*EXERCISE INSTRUCTIONS*.
A word-for-word copy of the records is needed, with every picture left out.

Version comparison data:
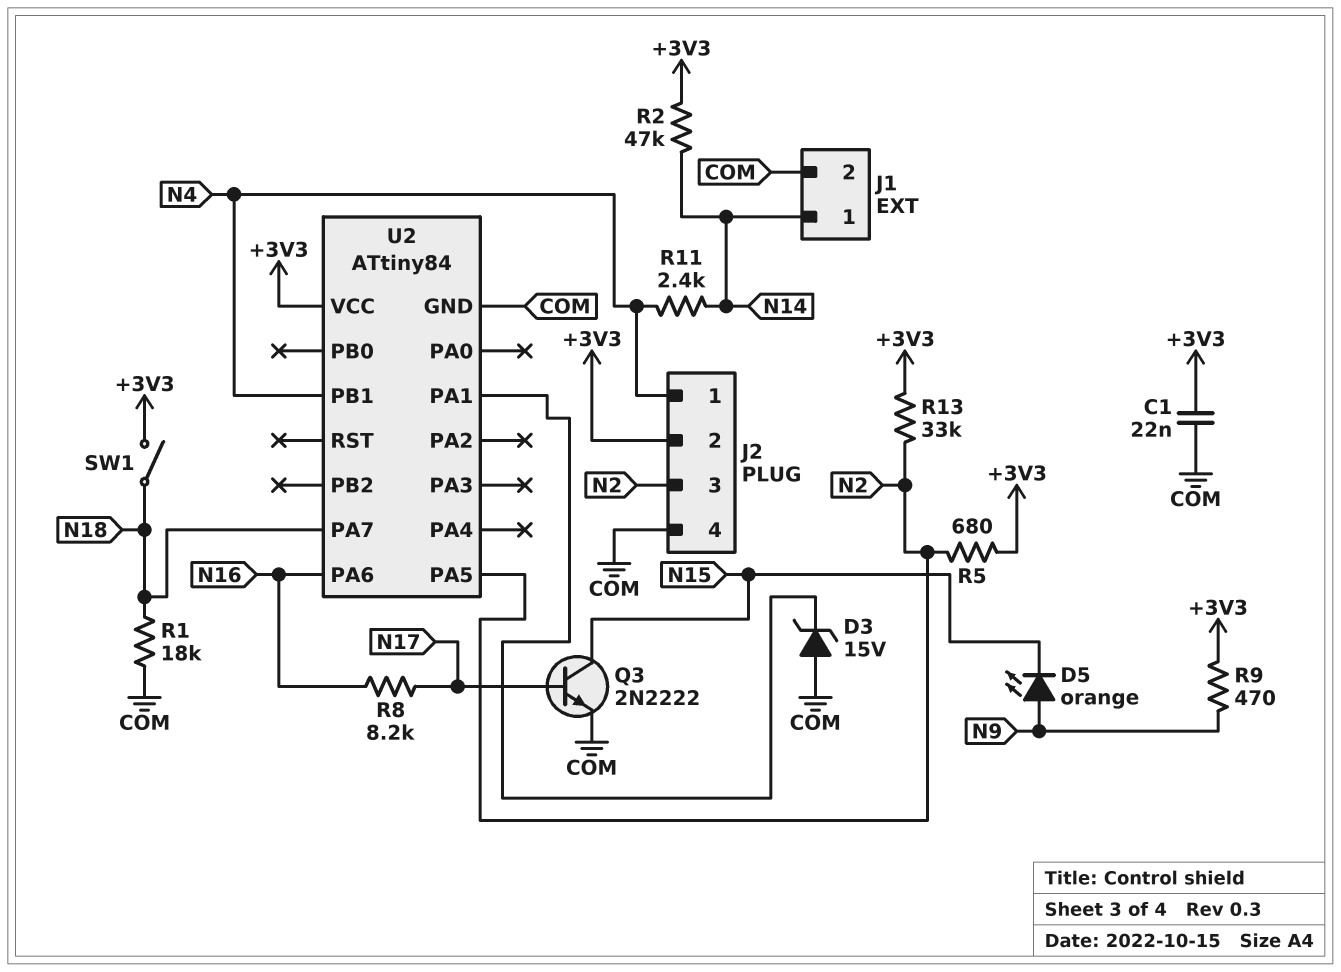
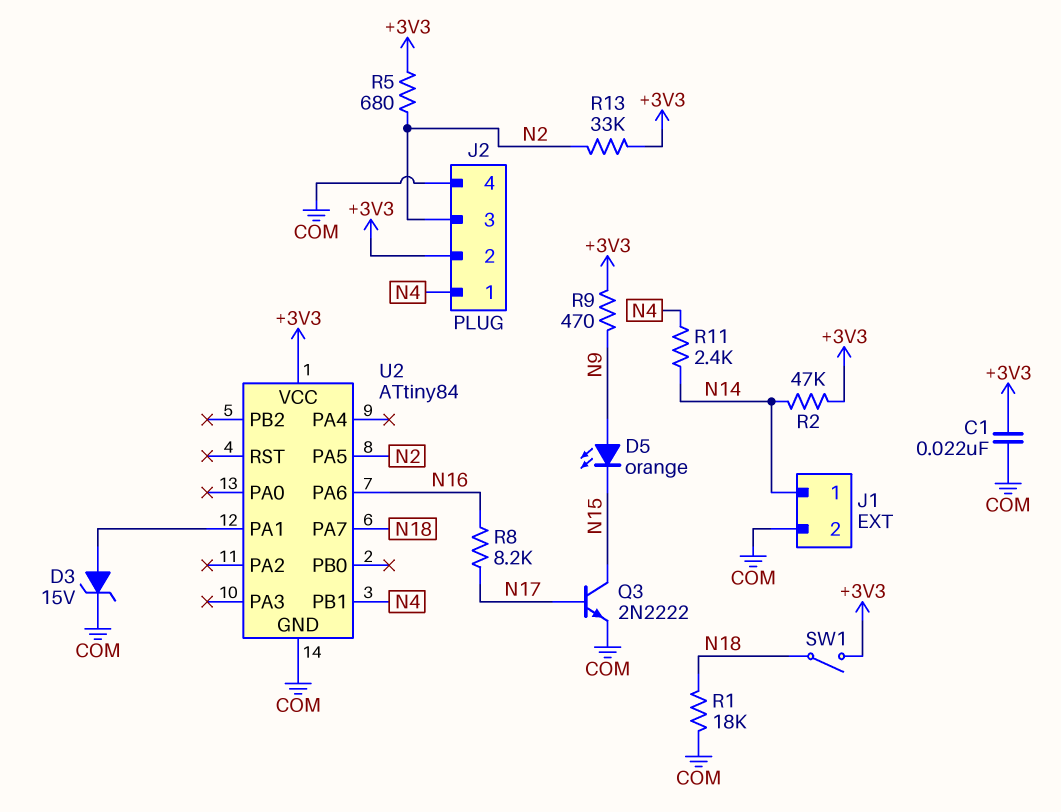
D3: zener 15V (A COM, K U2/PA1) -> zener 15V (A U2/PA1, K COM)

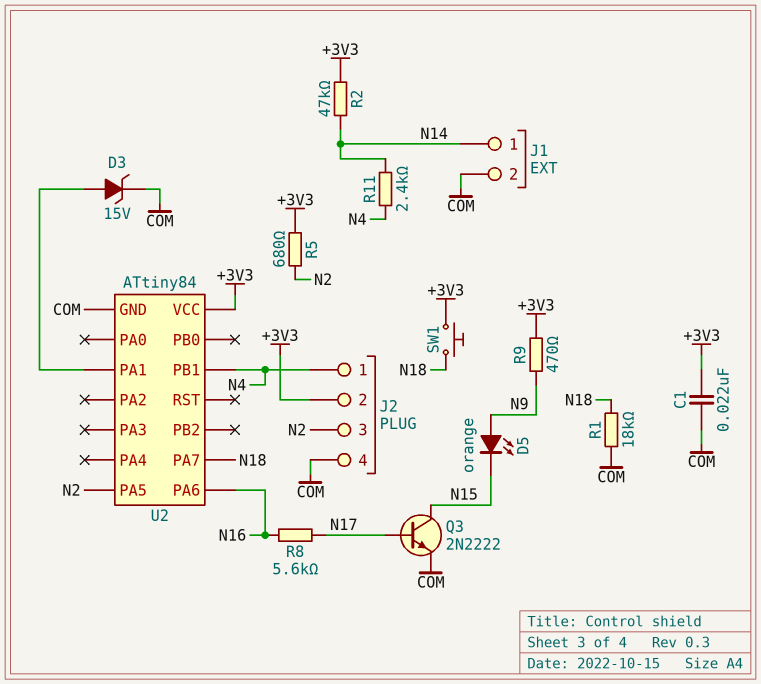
R8: 8.2k (N16, N17) -> 5.6k (N16, N17)
R13: 33k (+3V3, N2) -> none
SW1: switch (+3V3, N18) -> button (+3V3, N18)

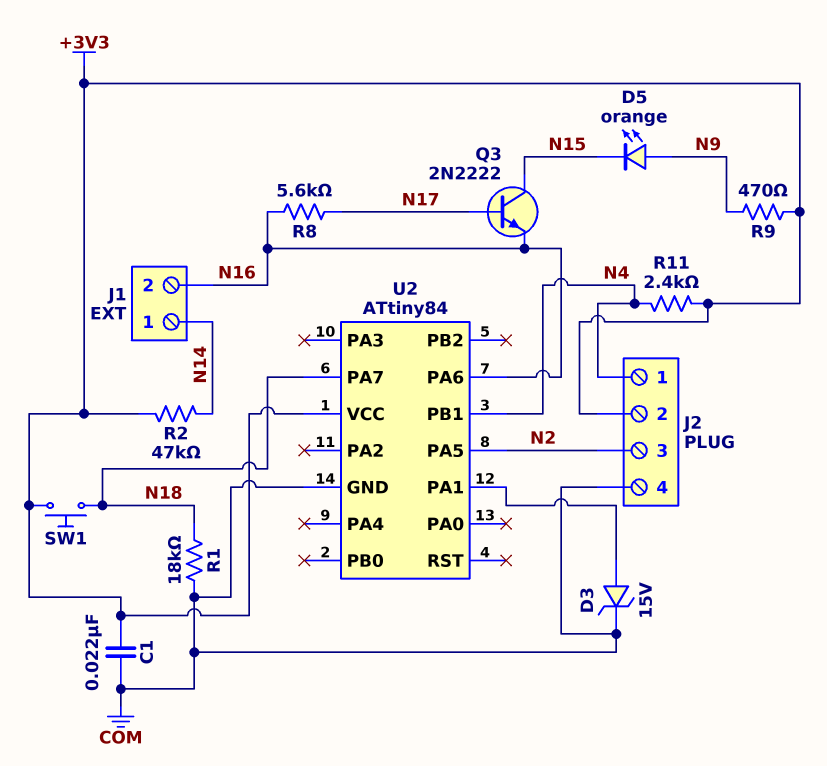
J1 pin 2: COM -> N16
Q3: NPN 2N2222 (B N17, C N15, E COM) -> NPN 2N2222 (B N17, C N15, E N16)
R5: 680 (+3V3, N2) -> none
R11: 2.4k (N4, N14) -> 2.4k (+3V3, N4)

*THE ANSWER*.
D3: zener 15V (A COM, K U2/PA1) -> zener 15V (A U2/PA1, K COM)

R8: 8.2k (N16, N17) -> 5.6k (N16, N17)
R13: 33k (+3V3, N2) -> none
SW1: switch (+3V3, N18) -> button (+3V3, N18)

J1 pin 2: COM -> N16
Q3: NPN 2N2222 (B N17, C N15, E COM) -> NPN 2N2222 (B N17, C N15, E N16)
R5: 680 (+3V3, N2) -> none
R11: 2.4k (N4, N14) -> 2.4k (+3V3, N4)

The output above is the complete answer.